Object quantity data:
━━━━━━━━━━━━━━━━

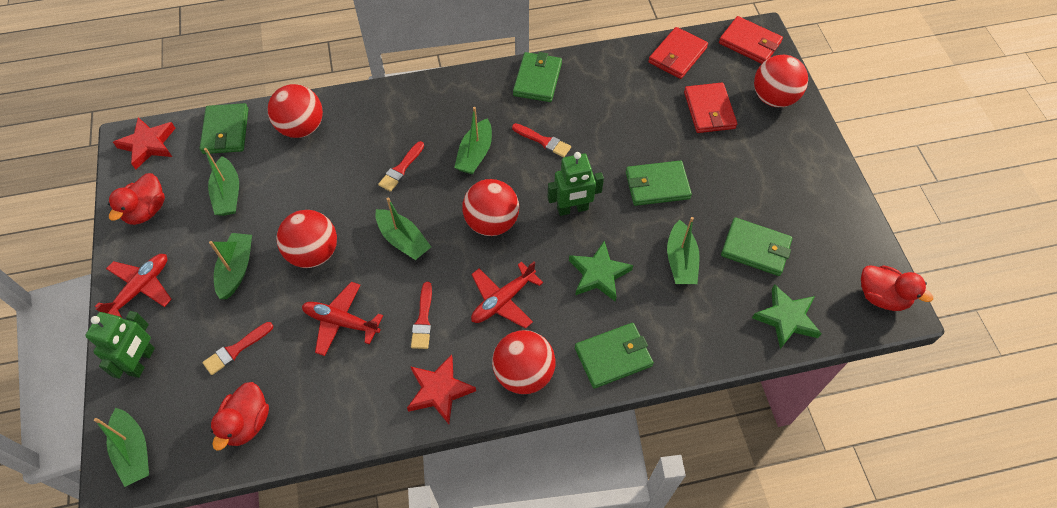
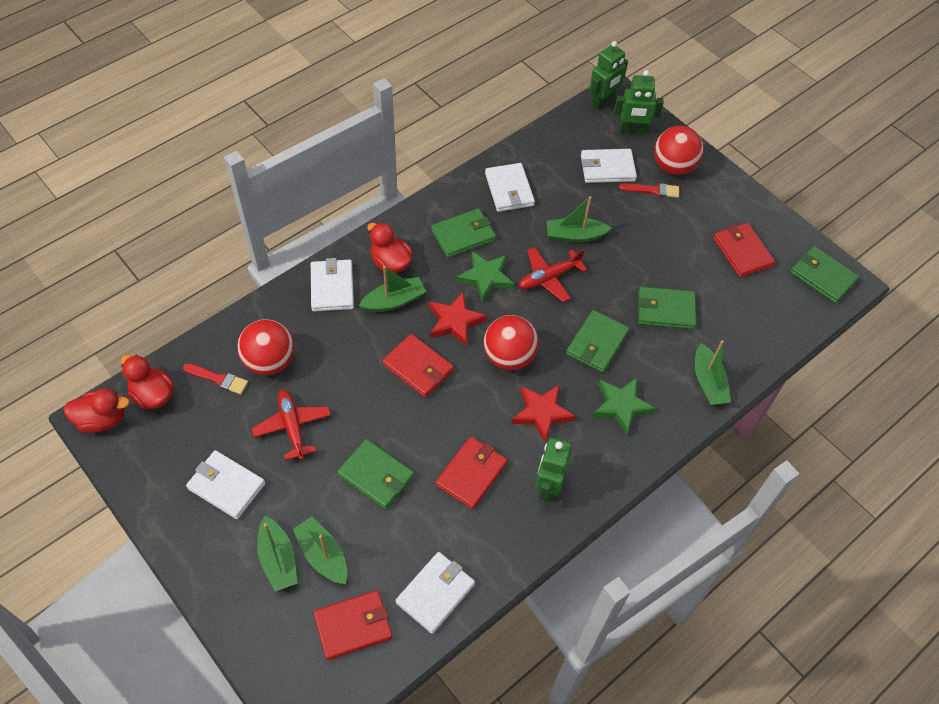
green boat: 6 -> 5
green robot: 2 -> 3
red ball: 5 -> 3
red brush: 4 -> 2
red plane: 3 -> 2
red wallet: 3 -> 4
white wallet: 0 -> 5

━━━━━━━━━━━━━━━━

Task objective:
For each record, return its text exactly and leave any picture out.

Response box:
green boat: 6 -> 5
green robot: 2 -> 3
red ball: 5 -> 3
red brush: 4 -> 2
red plane: 3 -> 2
red wallet: 3 -> 4
white wallet: 0 -> 5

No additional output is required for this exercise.